*** Opening of Given records ***

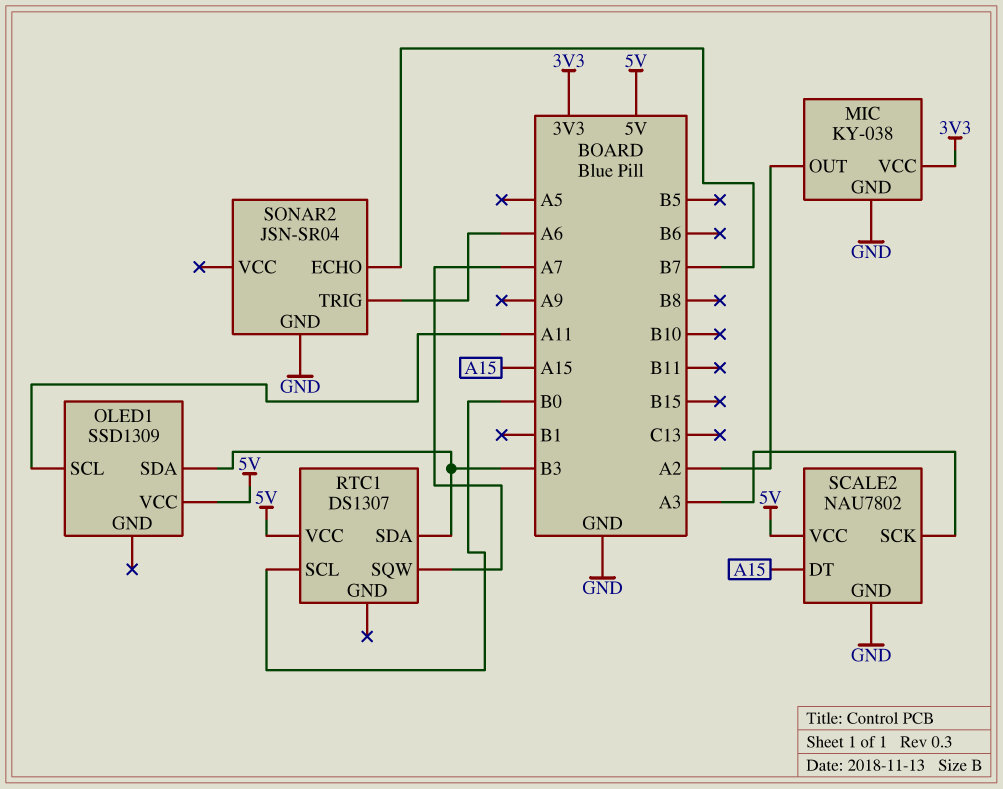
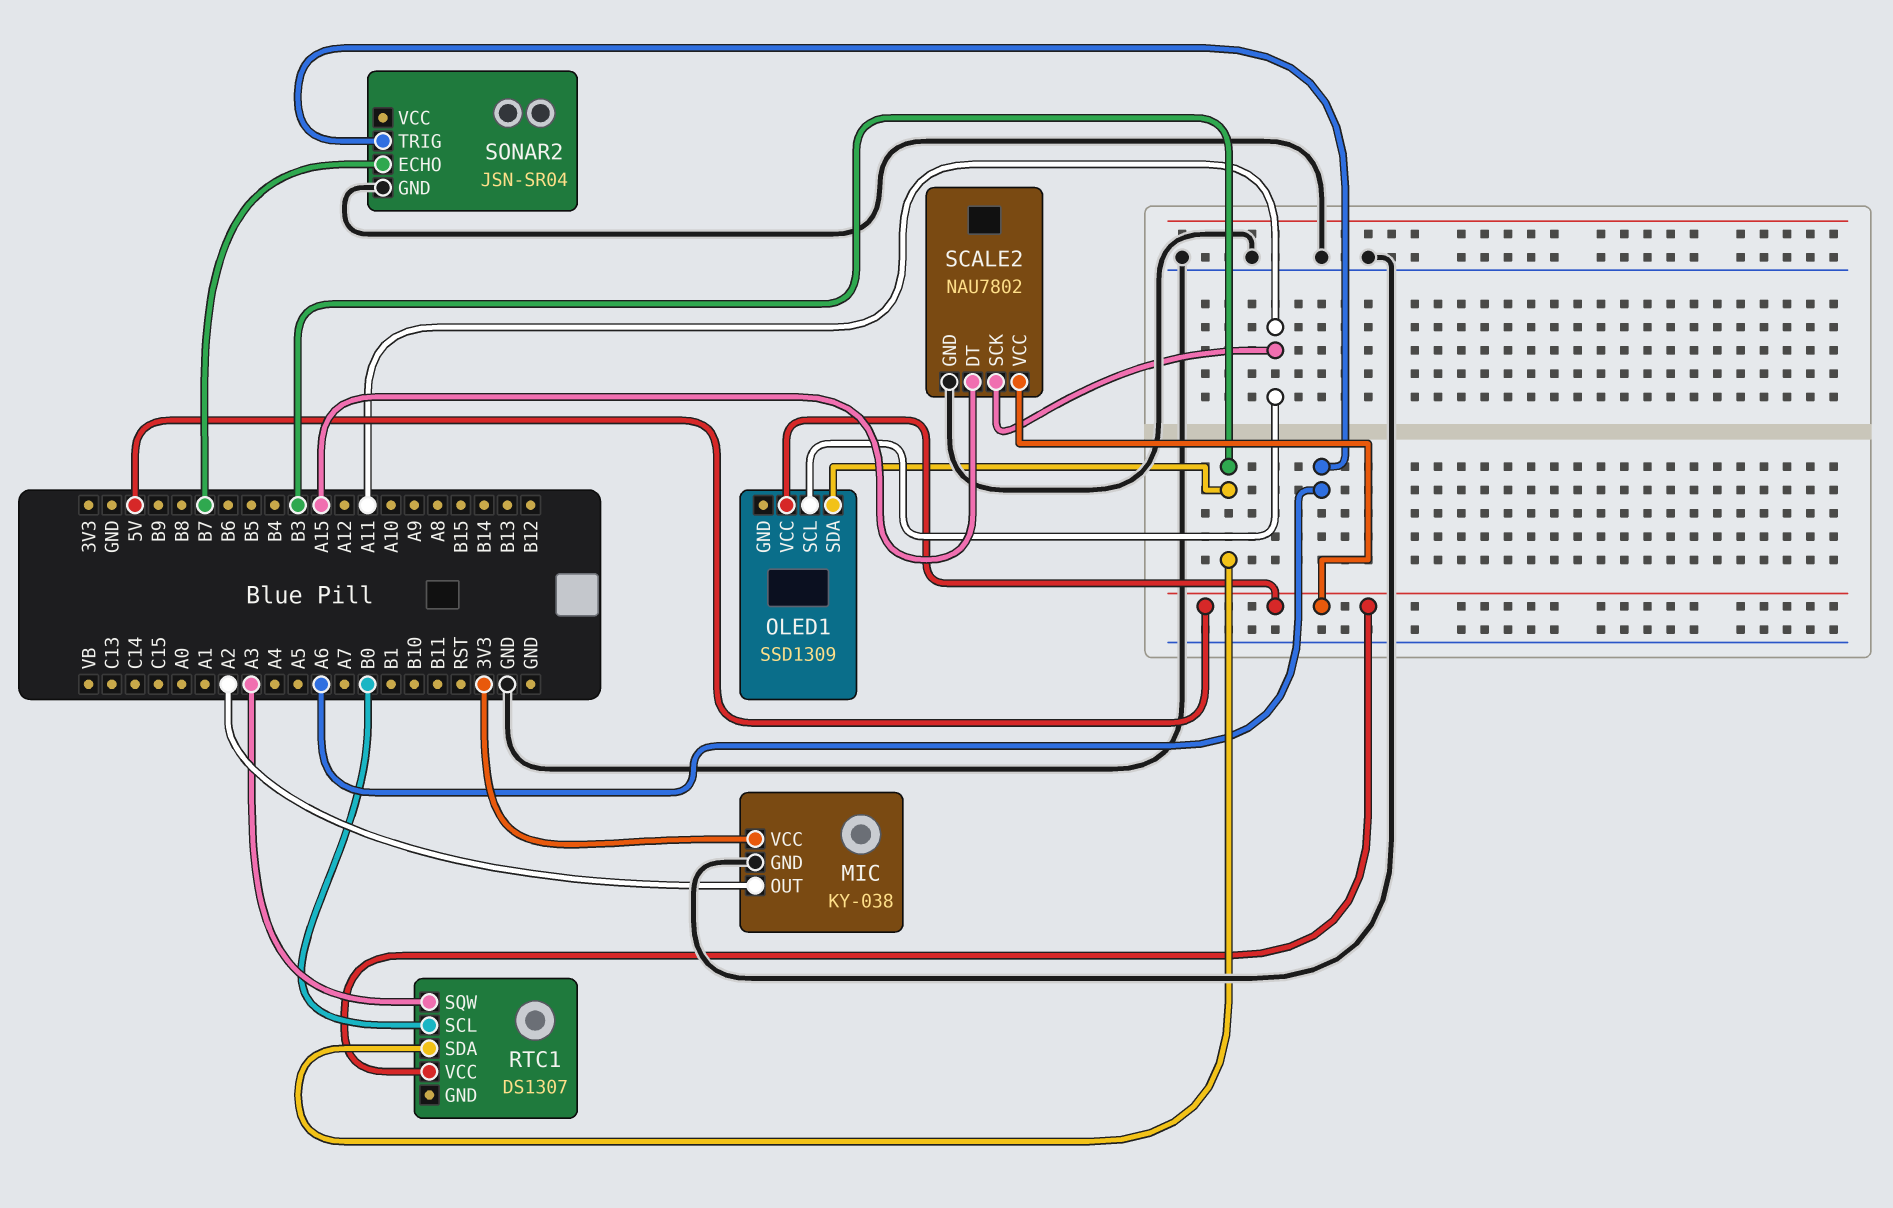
RTC1 pin SQW: A7 -> A3
SCALE2 pin SCK: A3 -> A11

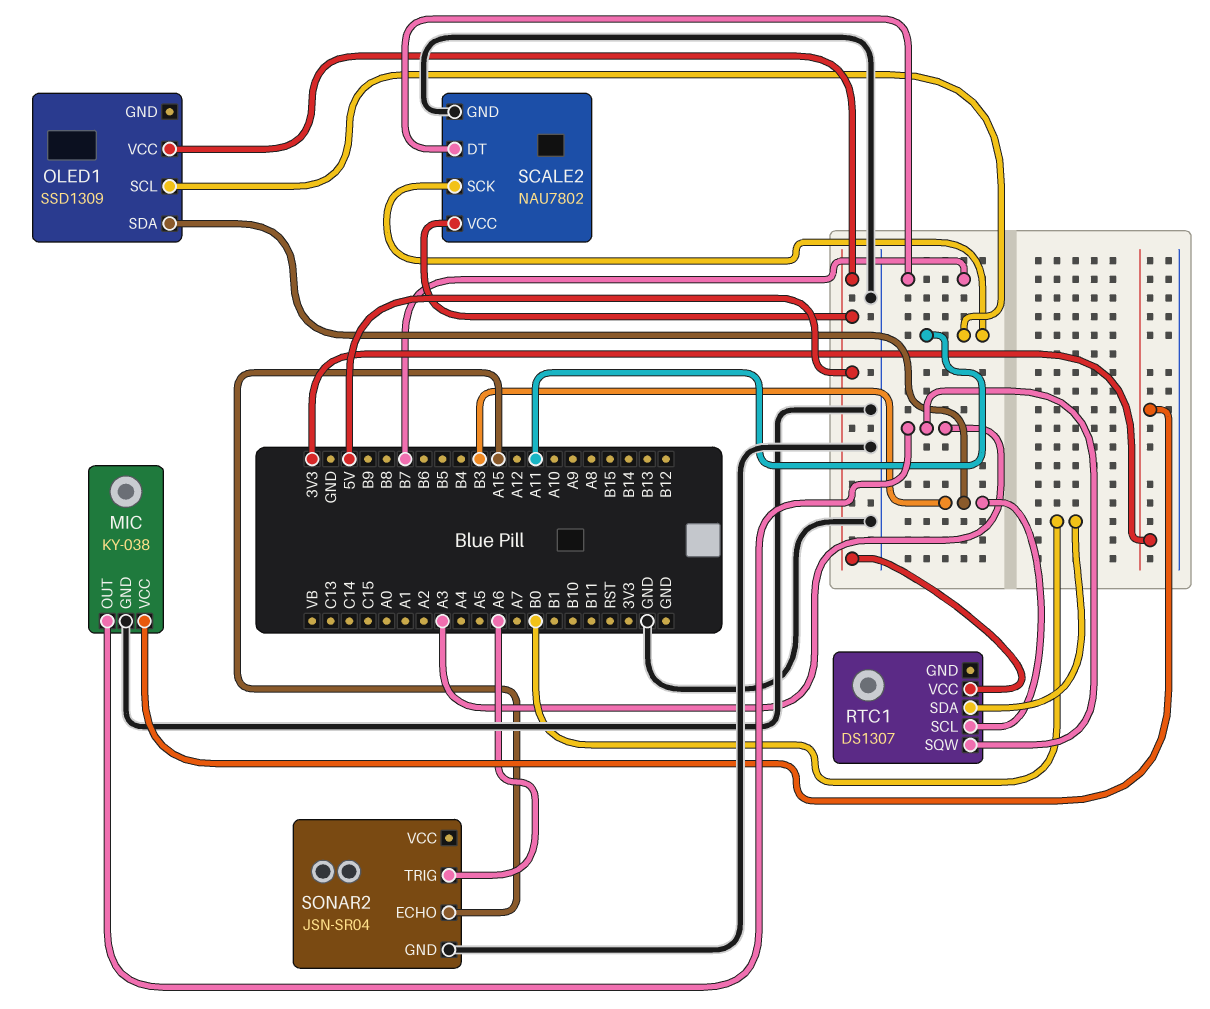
MIC pin OUT: A2 -> A3
RTC1 pin SCL: B0 -> B3
RTC1 pin SDA: B3 -> B0
SCALE2 pin DT: A15 -> B7
SONAR2 pin ECHO: B7 -> A15

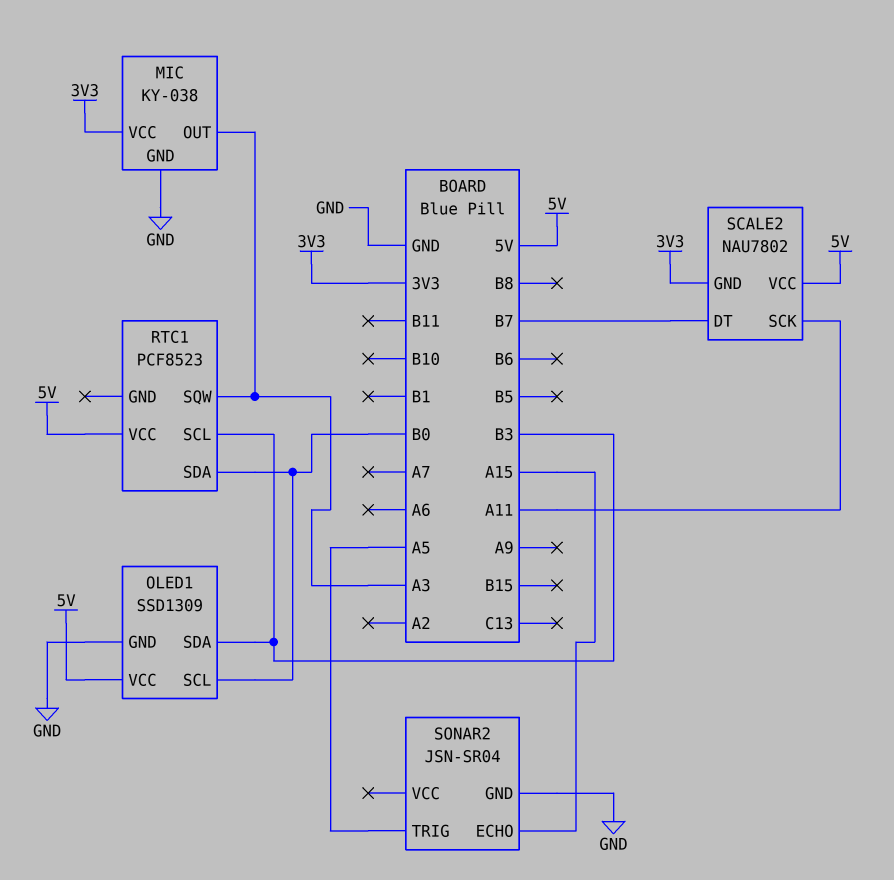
OLED1 pin GND: none -> GND
OLED1 pin SCL: A11 -> B0
RTC1: DS1307 -> PCF8523
SCALE2 pin GND: GND -> 3V3
SONAR2 pin TRIG: A6 -> A5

*** Close of Given records ***

### Assigned task
Set down the records precisely as they appear. Any picture stays out.

### Solution to this task
RTC1 pin SQW: A7 -> A3
SCALE2 pin SCK: A3 -> A11

MIC pin OUT: A2 -> A3
RTC1 pin SCL: B0 -> B3
RTC1 pin SDA: B3 -> B0
SCALE2 pin DT: A15 -> B7
SONAR2 pin ECHO: B7 -> A15

OLED1 pin GND: none -> GND
OLED1 pin SCL: A11 -> B0
RTC1: DS1307 -> PCF8523
SCALE2 pin GND: GND -> 3V3
SONAR2 pin TRIG: A6 -> A5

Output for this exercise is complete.